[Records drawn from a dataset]
··········
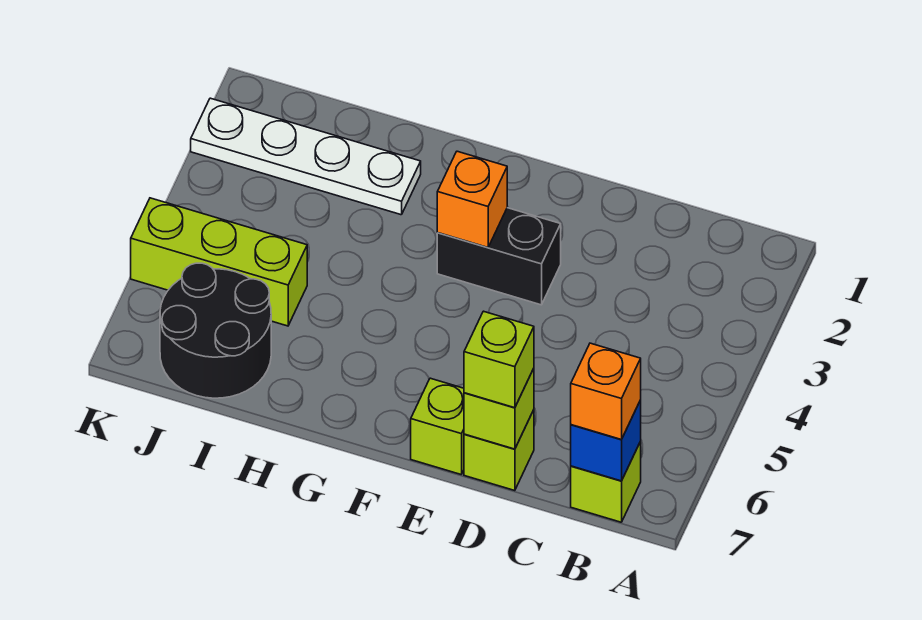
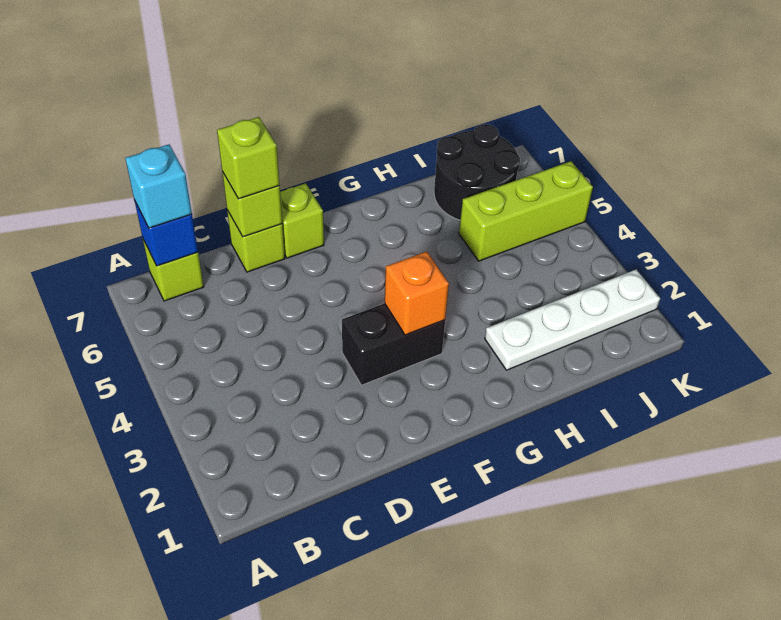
orange brick B7 level 3 -> cyan brick B7 level 3

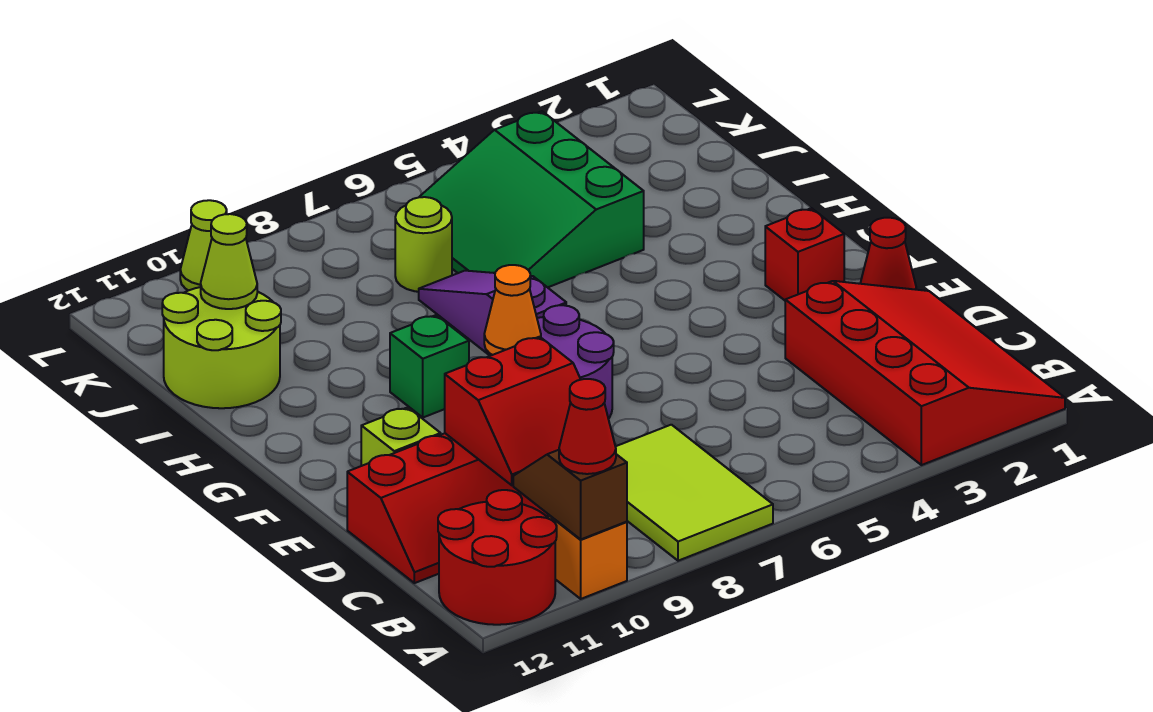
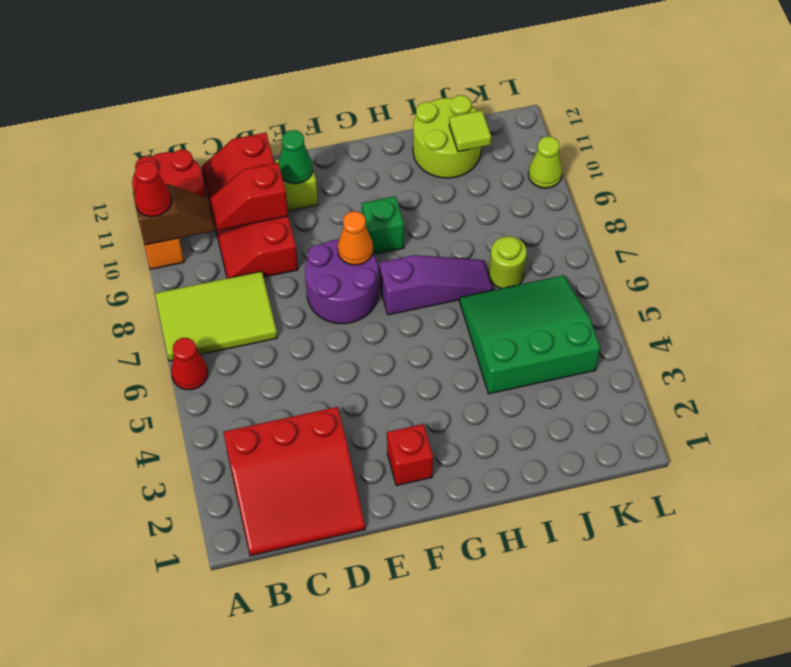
red slope A1:D3 level 1 top 3 -> red slope B1:D3 level 1 top 3
red slope C9:D10 level 2 top D -> red slope C10:D10 level 2 top D
red cone E1 level 1 -> red cone A6 level 1
none -> green cone E11 level 2
lime cone J11 level 2 -> lime tile J11 level 2

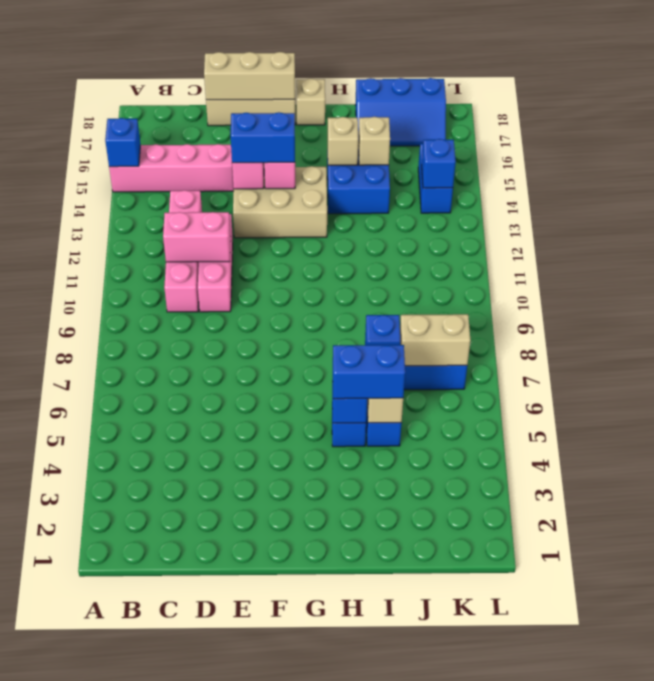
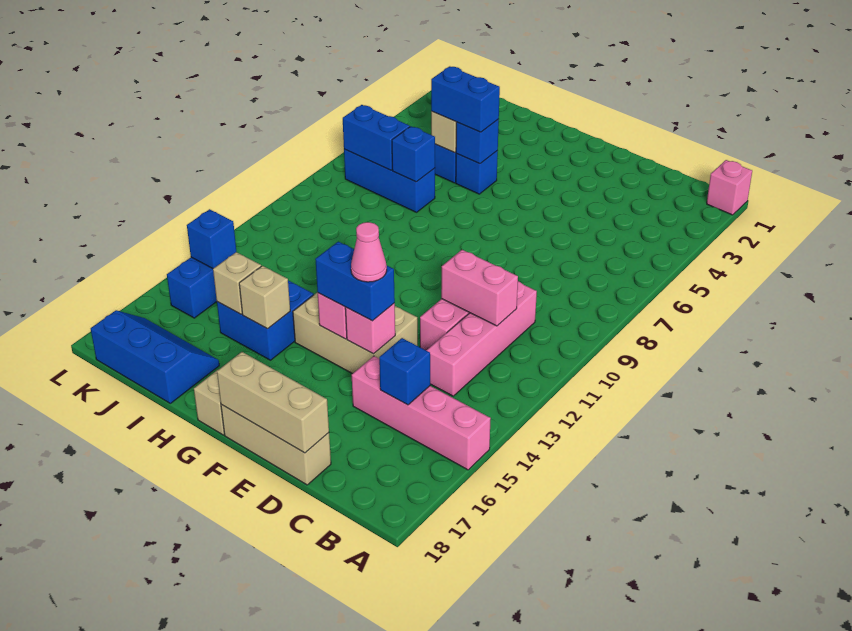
none -> pink brick A1 level 1
blue brick A15 level 2 -> blue brick C15 level 2
none -> pink cone E14 level 4
tan brick J7:K7 level 2 -> blue brick J7:K7 level 2

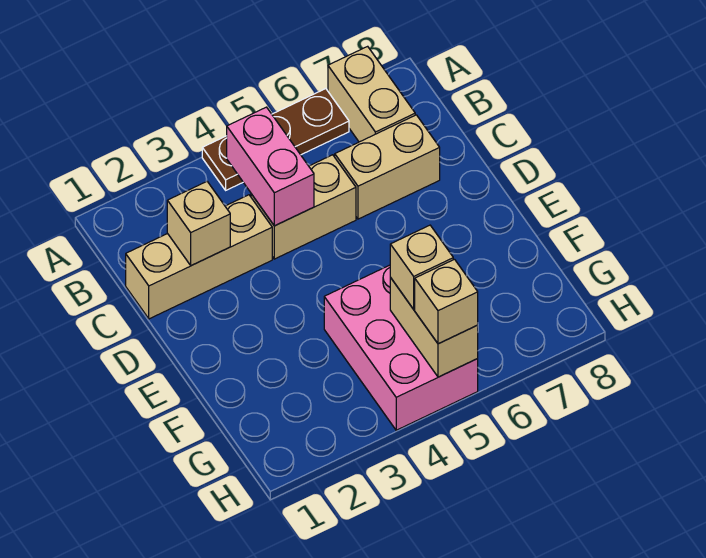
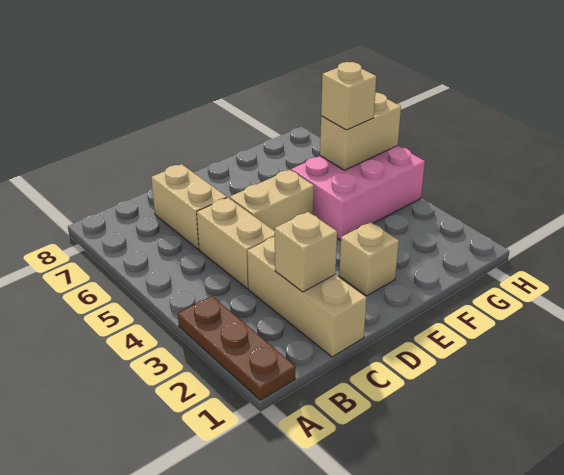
brown plate A4:A6 level 1 -> brown plate A1:A3 level 1
tan brick A7:B7 level 1 -> tan brick D5:E5 level 1
pink brick B4:C4 level 2 -> none
tan brick H5 level 3 -> tan brick E2 level 1

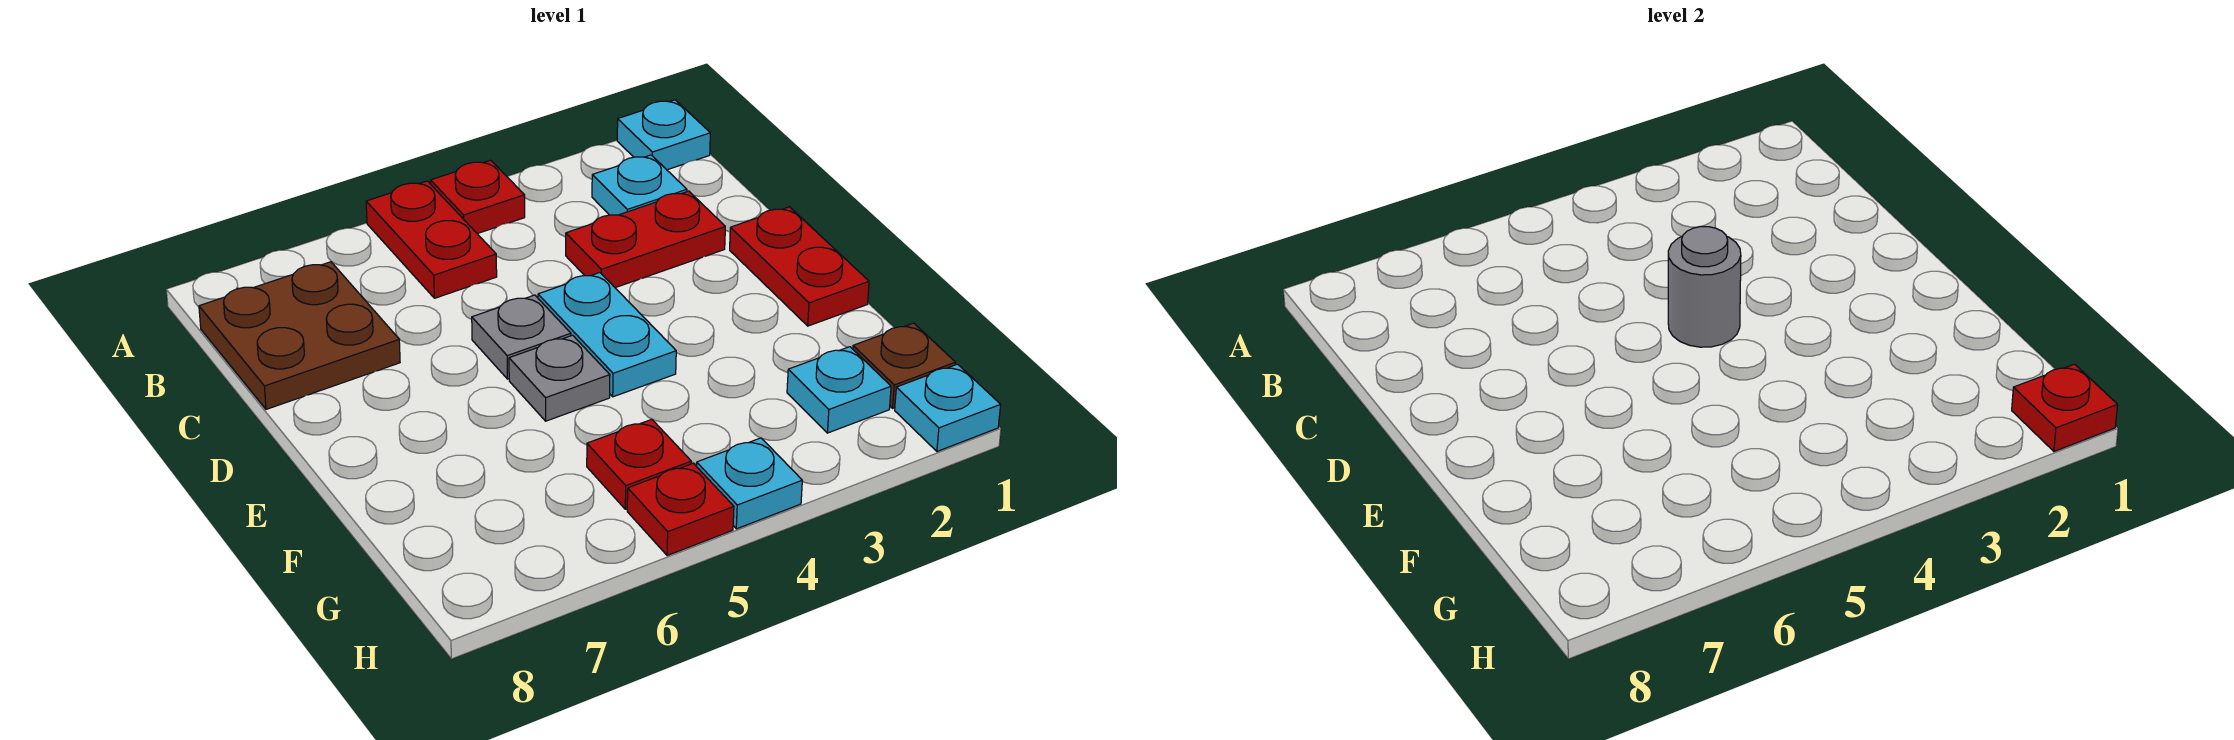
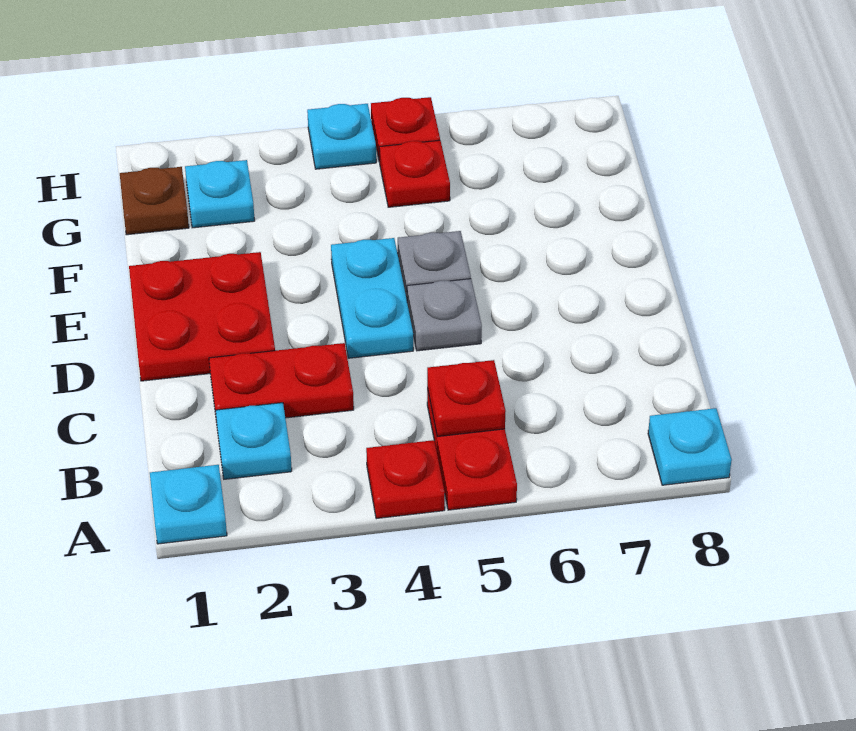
brown plate B7:C8 level 1 -> none
red plate D1:E1 level 1 -> red plate D1:E2 level 1
grey round brick D4 level 2 -> none
cyan plate H1 level 1 -> cyan plate A8 level 1
red plate H1 level 2 -> red plate B5 level 2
··········
** Exercise **
Write the entries out in full and exactly, omitting every picture.

** Finished task **
orange brick B7 level 3 -> cyan brick B7 level 3

red slope A1:D3 level 1 top 3 -> red slope B1:D3 level 1 top 3
red slope C9:D10 level 2 top D -> red slope C10:D10 level 2 top D
red cone E1 level 1 -> red cone A6 level 1
none -> green cone E11 level 2
lime cone J11 level 2 -> lime tile J11 level 2

none -> pink brick A1 level 1
blue brick A15 level 2 -> blue brick C15 level 2
none -> pink cone E14 level 4
tan brick J7:K7 level 2 -> blue brick J7:K7 level 2

brown plate A4:A6 level 1 -> brown plate A1:A3 level 1
tan brick A7:B7 level 1 -> tan brick D5:E5 level 1
pink brick B4:C4 level 2 -> none
tan brick H5 level 3 -> tan brick E2 level 1

brown plate B7:C8 level 1 -> none
red plate D1:E1 level 1 -> red plate D1:E2 level 1
grey round brick D4 level 2 -> none
cyan plate H1 level 1 -> cyan plate A8 level 1
red plate H1 level 2 -> red plate B5 level 2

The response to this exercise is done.